§ Work task:
Repeat every record exactly, omitting the pictures.

##############################

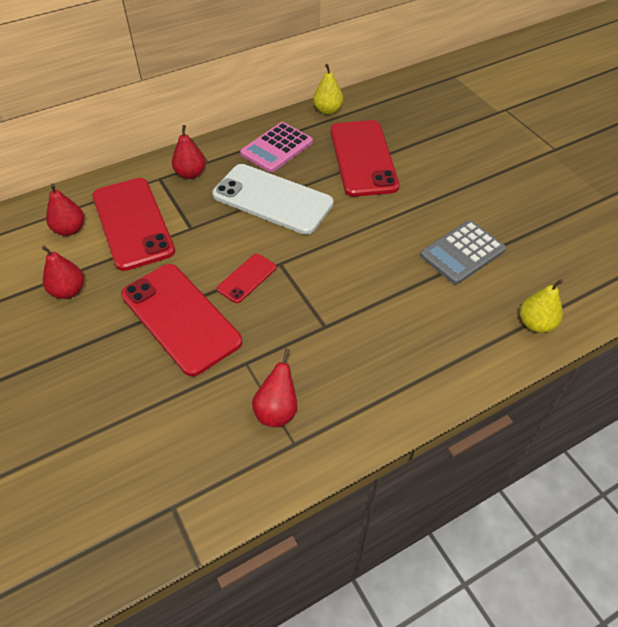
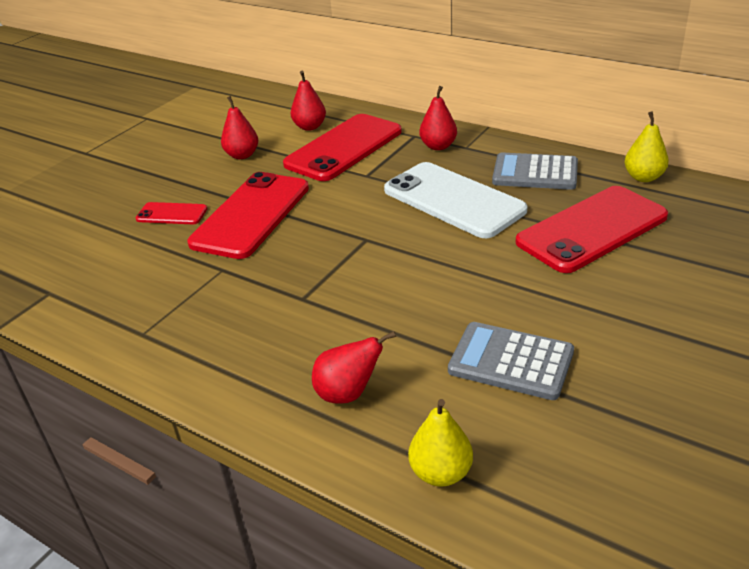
camera: 65 degrees right, 15 degrees down
white phone [212,164,334,235] -> white phone turned 45 degrees counterclockwise [384,162,528,238]
red phone [217,254,277,303] -> red phone moved to [136,202,207,224]
pink calculator [240,122,313,173] -> grey calculator [492,152,578,190]
red pear [252,349,297,427] -> red pear moved to [312,331,396,404]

##############################

§ Answer to this task:
camera: 65 degrees right, 15 degrees down
white phone [212,164,334,235] -> white phone turned 45 degrees counterclockwise [384,162,528,238]
red phone [217,254,277,303] -> red phone moved to [136,202,207,224]
pink calculator [240,122,313,173] -> grey calculator [492,152,578,190]
red pear [252,349,297,427] -> red pear moved to [312,331,396,404]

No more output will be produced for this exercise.